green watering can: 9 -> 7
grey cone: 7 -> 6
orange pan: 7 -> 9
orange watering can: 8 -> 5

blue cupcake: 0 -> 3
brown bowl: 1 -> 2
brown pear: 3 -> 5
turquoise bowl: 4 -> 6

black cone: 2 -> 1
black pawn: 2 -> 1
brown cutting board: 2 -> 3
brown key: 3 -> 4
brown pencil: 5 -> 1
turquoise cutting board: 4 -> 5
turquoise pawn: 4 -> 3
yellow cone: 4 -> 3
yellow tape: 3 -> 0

...

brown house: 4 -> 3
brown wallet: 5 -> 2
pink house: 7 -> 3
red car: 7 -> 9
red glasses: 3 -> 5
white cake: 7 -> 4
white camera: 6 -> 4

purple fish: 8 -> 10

--

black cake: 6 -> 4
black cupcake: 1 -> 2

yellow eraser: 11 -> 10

* [Work order] From the records above, give again exactly the lines running from the line with "red car: 7 -> 9" to the line with "purple fish: 8 -> 10", inclusive.

* [Exercise response]
red car: 7 -> 9
red glasses: 3 -> 5
white cake: 7 -> 4
white camera: 6 -> 4

purple fish: 8 -> 10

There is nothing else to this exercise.